## What needs to be done
Please copy out the full listing that follows exactly; no picture belongs in the copy.

## Exercise data
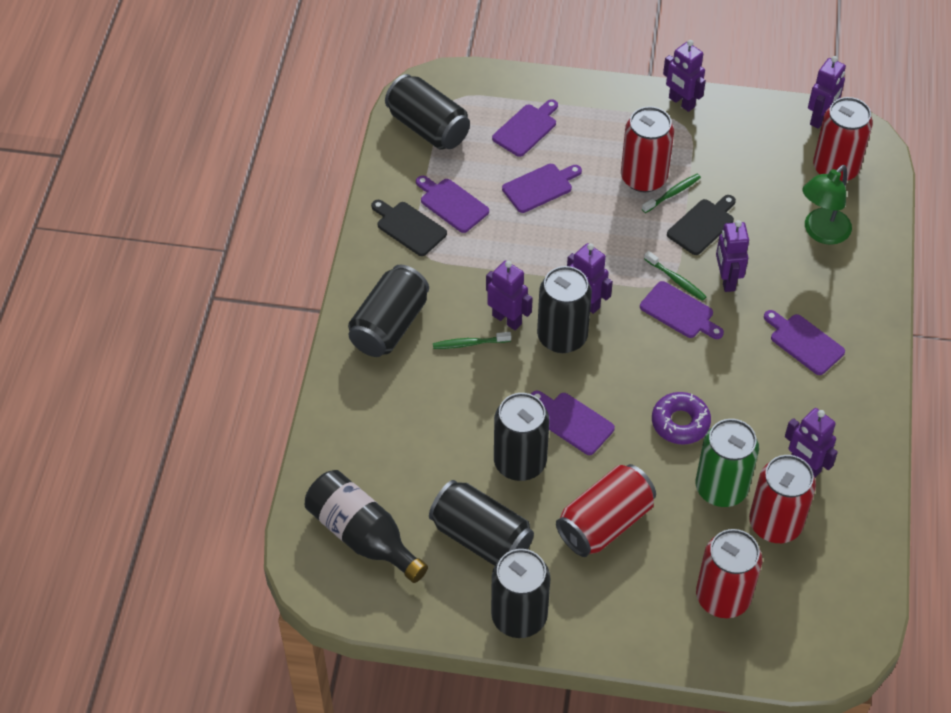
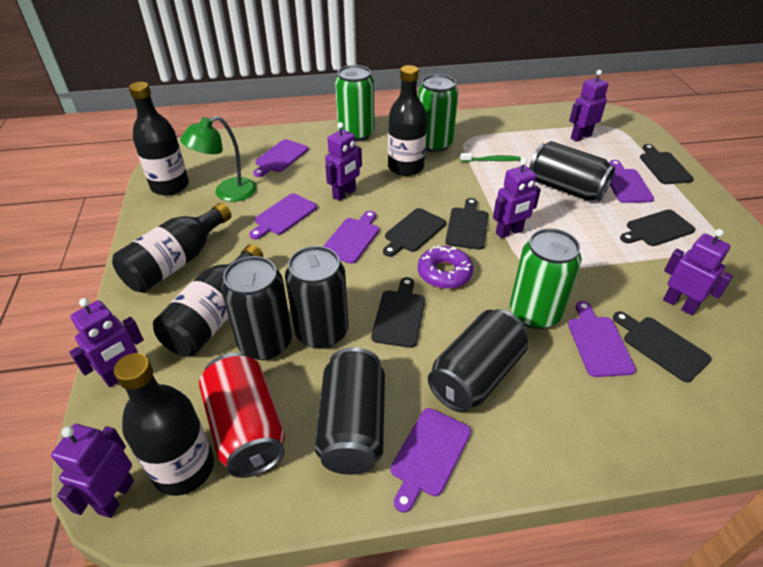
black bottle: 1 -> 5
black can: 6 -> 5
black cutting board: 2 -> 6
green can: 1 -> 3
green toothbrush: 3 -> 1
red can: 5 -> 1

## Completed task
black bottle: 1 -> 5
black can: 6 -> 5
black cutting board: 2 -> 6
green can: 1 -> 3
green toothbrush: 3 -> 1
red can: 5 -> 1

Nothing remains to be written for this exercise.